++++ DATASET
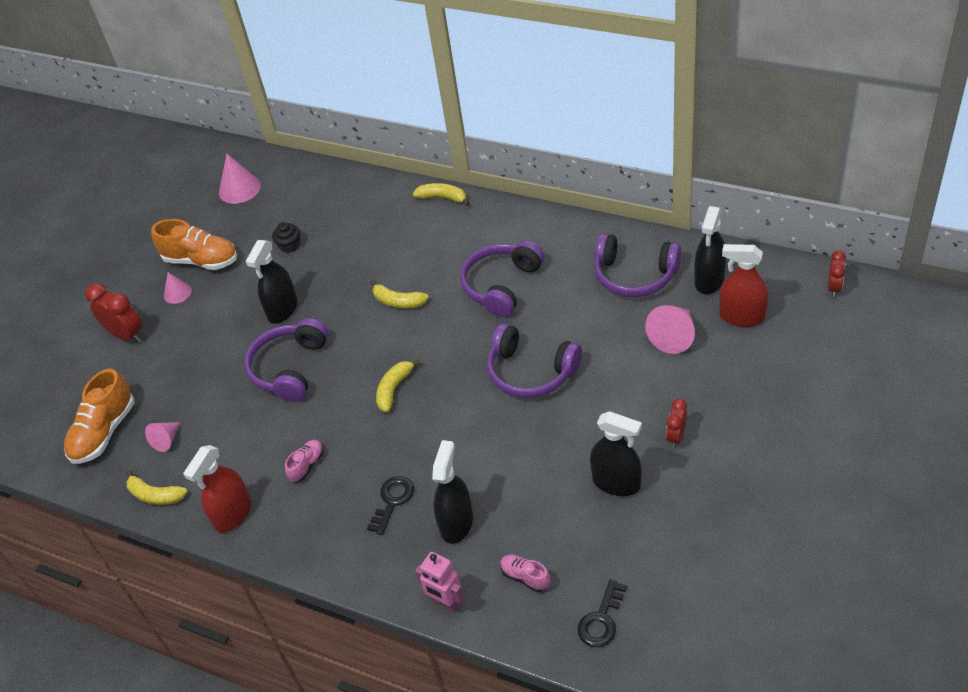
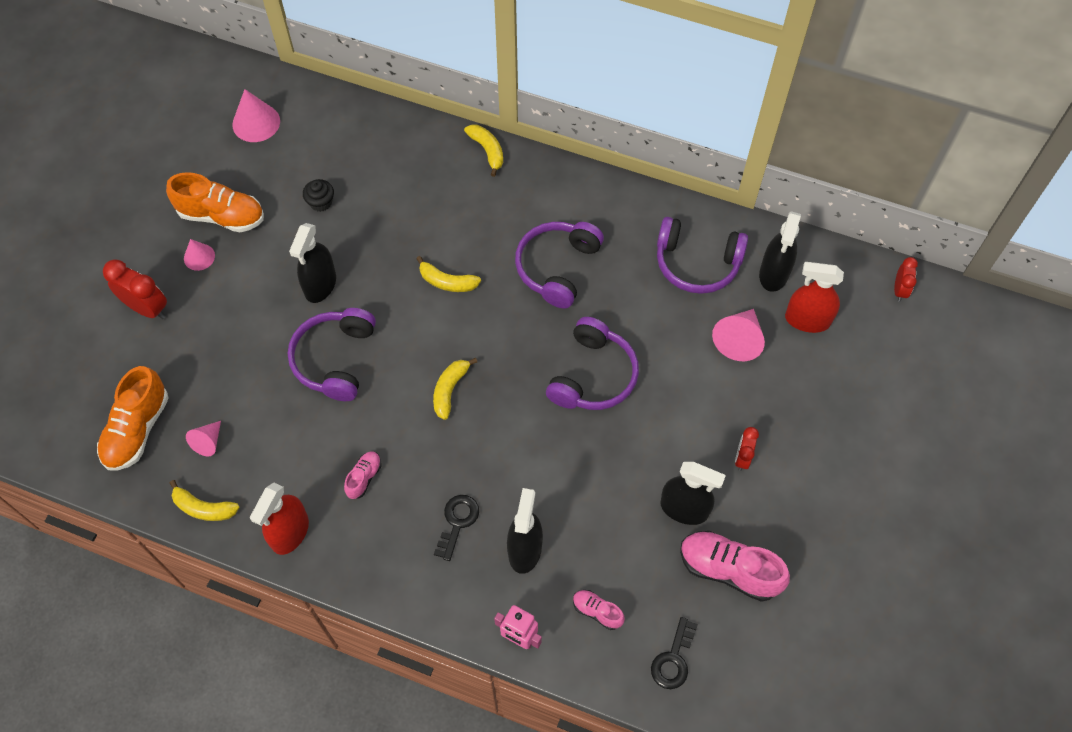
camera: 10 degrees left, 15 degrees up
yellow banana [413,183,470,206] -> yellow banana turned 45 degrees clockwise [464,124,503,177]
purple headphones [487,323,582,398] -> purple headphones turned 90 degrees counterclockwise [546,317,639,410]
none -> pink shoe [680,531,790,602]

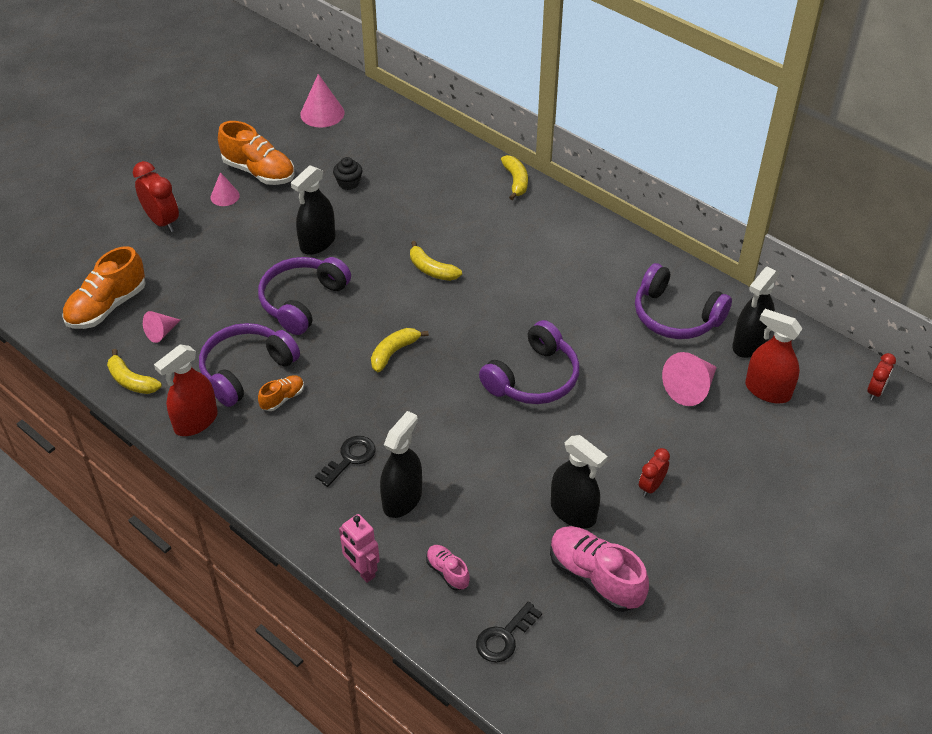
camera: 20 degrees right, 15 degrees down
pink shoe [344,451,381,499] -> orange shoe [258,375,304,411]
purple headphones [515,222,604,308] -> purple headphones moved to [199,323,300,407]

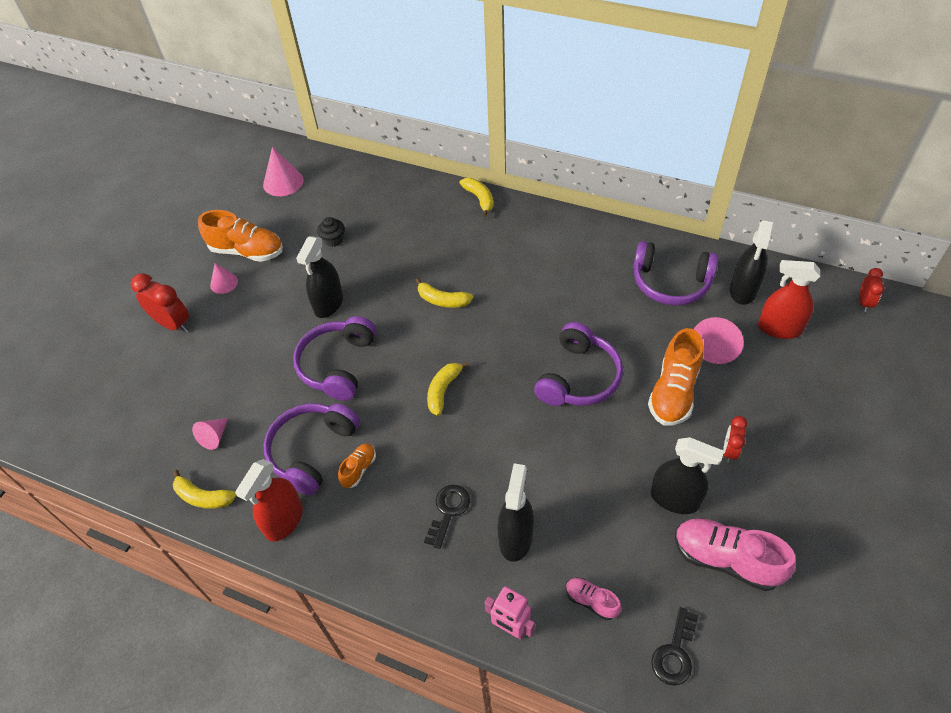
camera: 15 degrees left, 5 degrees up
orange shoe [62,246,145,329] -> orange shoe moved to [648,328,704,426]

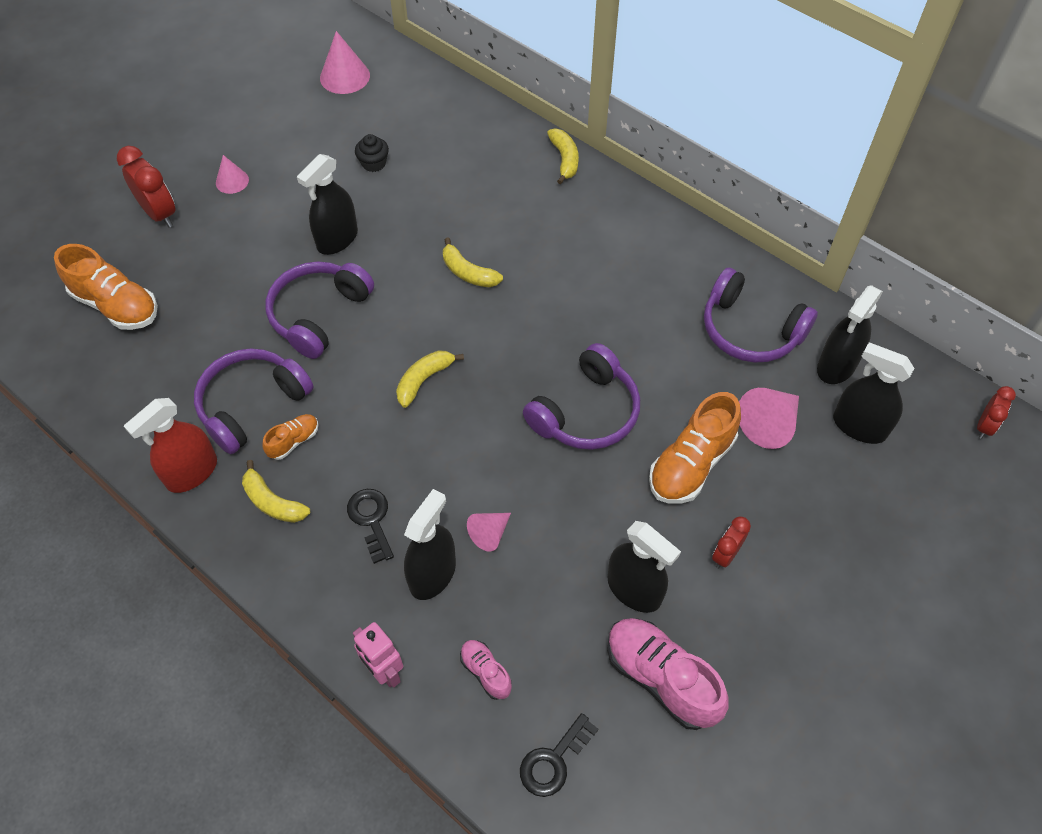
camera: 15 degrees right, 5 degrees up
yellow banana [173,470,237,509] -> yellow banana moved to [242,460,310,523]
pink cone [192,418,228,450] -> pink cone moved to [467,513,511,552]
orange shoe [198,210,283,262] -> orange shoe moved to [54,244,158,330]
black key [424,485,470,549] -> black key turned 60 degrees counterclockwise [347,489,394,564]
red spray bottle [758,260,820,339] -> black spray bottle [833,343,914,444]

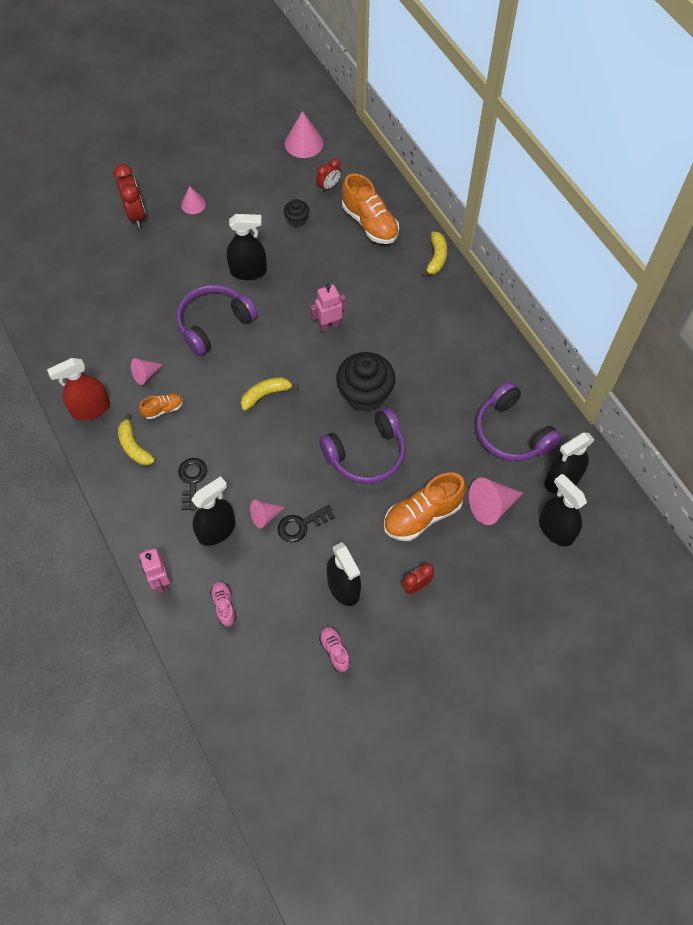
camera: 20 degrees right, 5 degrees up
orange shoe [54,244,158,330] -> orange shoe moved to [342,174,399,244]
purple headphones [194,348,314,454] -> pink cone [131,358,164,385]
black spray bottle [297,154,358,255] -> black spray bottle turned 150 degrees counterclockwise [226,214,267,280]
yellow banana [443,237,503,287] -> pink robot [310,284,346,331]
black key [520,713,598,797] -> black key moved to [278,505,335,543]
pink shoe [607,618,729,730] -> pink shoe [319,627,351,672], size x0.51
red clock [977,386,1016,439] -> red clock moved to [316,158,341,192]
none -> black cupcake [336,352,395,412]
++++++++
++++ DATASET
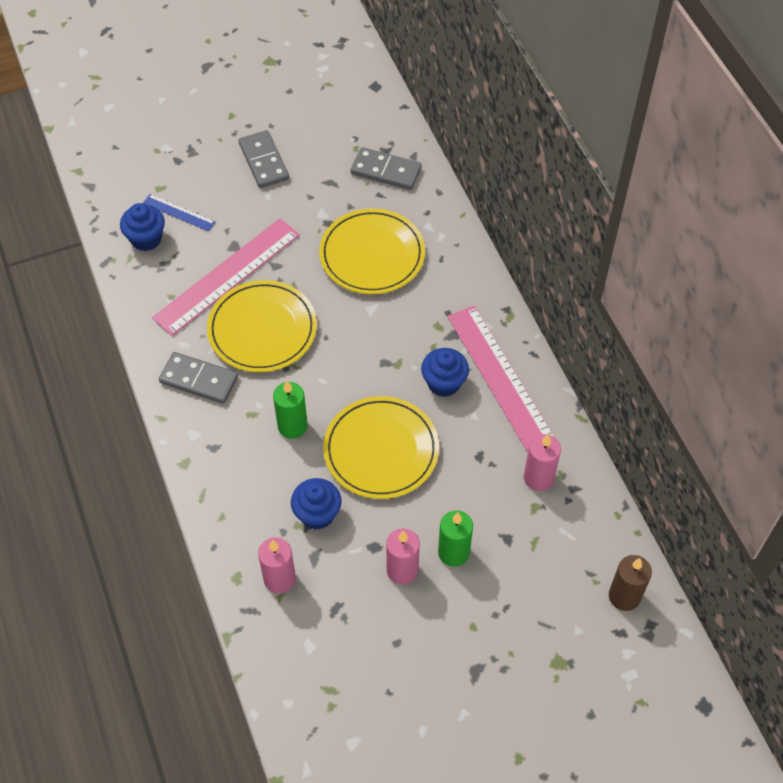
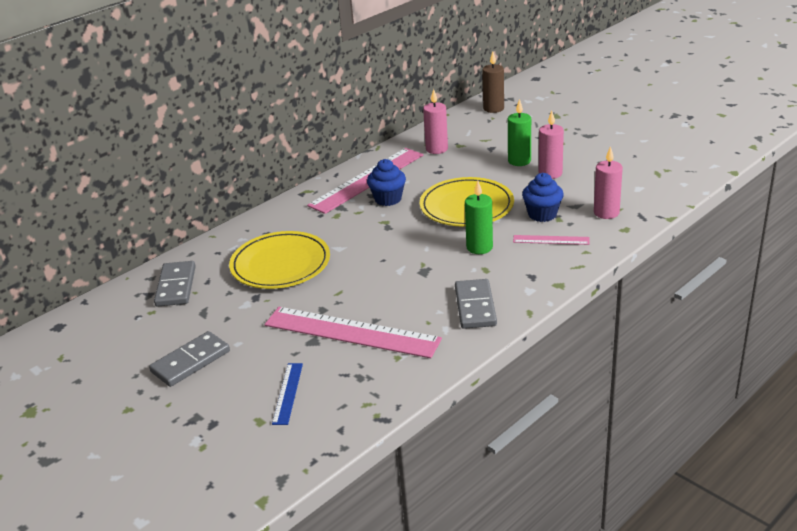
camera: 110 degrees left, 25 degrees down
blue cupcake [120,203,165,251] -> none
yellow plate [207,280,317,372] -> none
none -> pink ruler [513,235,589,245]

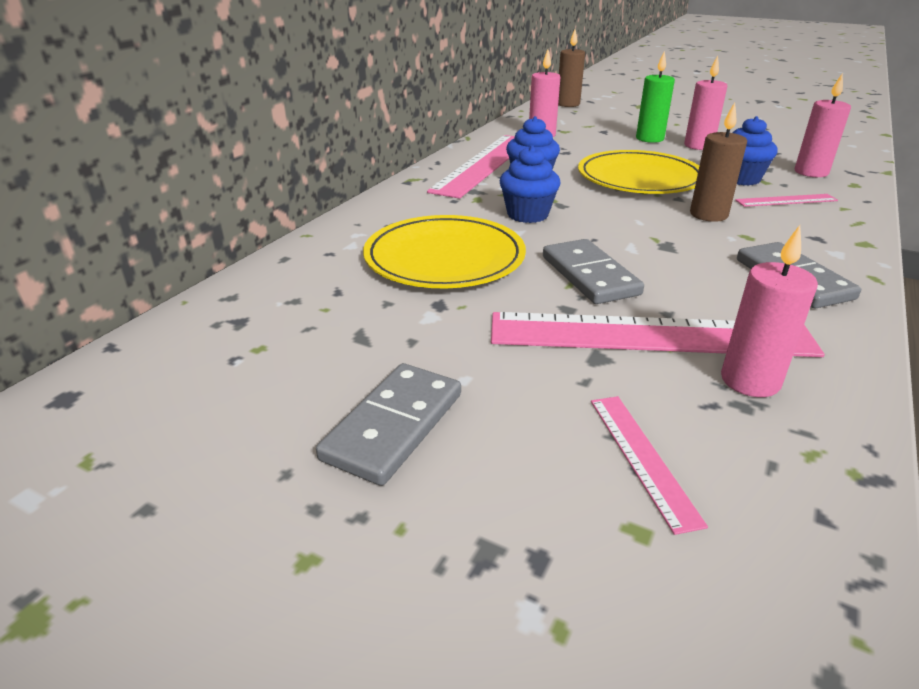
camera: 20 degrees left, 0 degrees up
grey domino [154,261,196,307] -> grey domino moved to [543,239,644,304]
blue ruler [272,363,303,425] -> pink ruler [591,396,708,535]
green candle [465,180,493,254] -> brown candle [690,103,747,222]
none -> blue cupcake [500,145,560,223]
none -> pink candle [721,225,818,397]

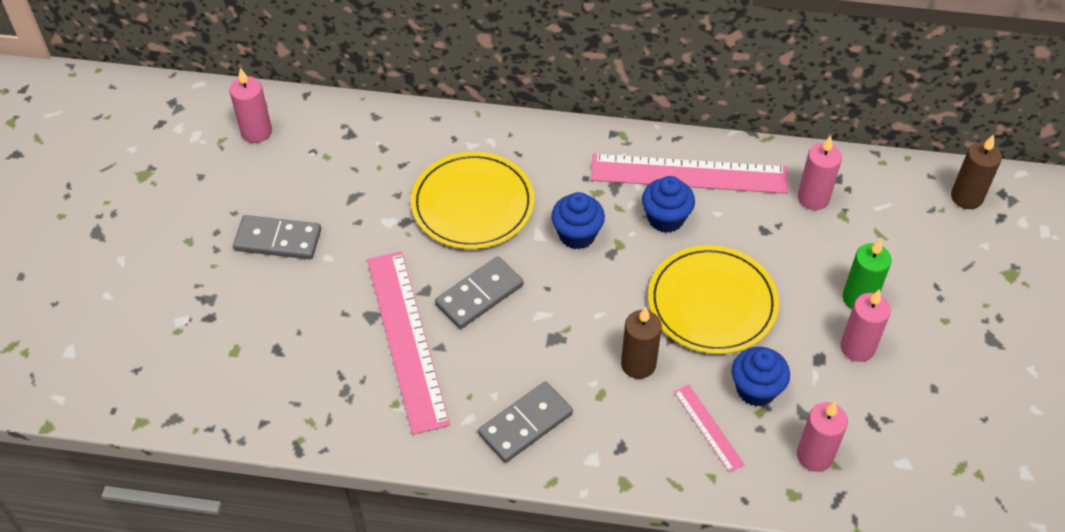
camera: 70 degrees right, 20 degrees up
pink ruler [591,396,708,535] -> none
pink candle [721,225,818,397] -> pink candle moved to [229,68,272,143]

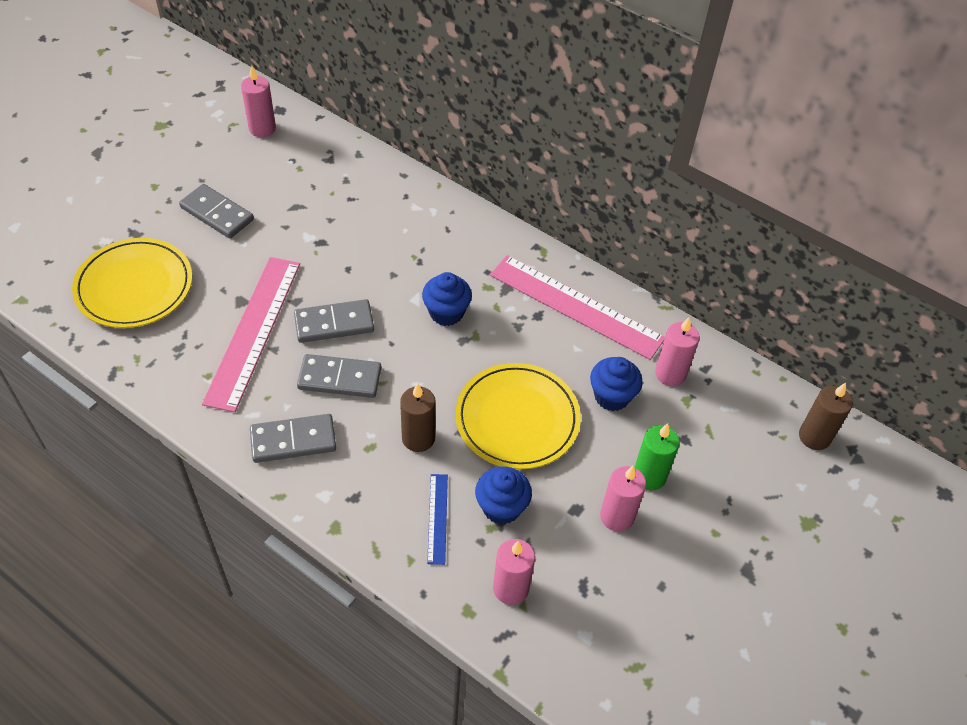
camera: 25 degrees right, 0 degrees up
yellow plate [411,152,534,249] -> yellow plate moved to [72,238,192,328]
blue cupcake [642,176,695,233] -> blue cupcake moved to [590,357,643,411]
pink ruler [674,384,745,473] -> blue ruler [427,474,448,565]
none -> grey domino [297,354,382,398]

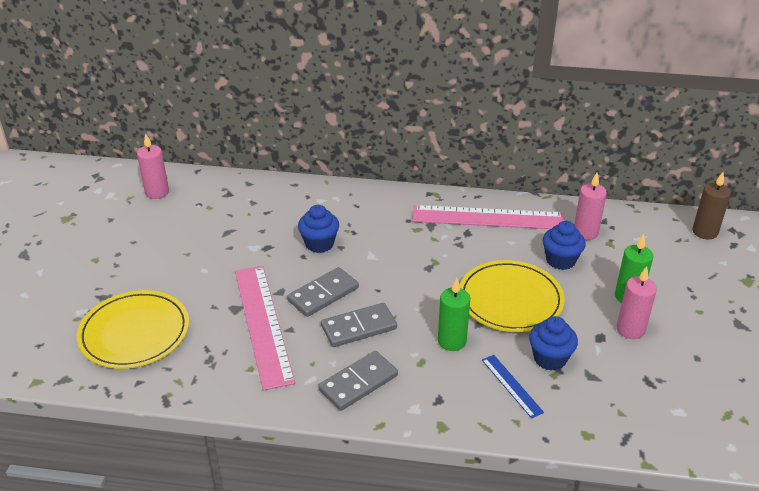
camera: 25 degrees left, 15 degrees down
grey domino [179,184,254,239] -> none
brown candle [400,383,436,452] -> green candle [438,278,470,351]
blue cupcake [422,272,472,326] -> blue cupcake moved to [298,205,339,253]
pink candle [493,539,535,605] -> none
++++++++
§ EXERCISE DETAILS: The entries above hold the needed span. Transcribe exactly the lines from the one with "camera: 25 degrees left, 15 degrees down" to the one with "pink candle [493,539,535,605] -> none", both included.

§ FINAL ANSWER:
camera: 25 degrees left, 15 degrees down
grey domino [179,184,254,239] -> none
brown candle [400,383,436,452] -> green candle [438,278,470,351]
blue cupcake [422,272,472,326] -> blue cupcake moved to [298,205,339,253]
pink candle [493,539,535,605] -> none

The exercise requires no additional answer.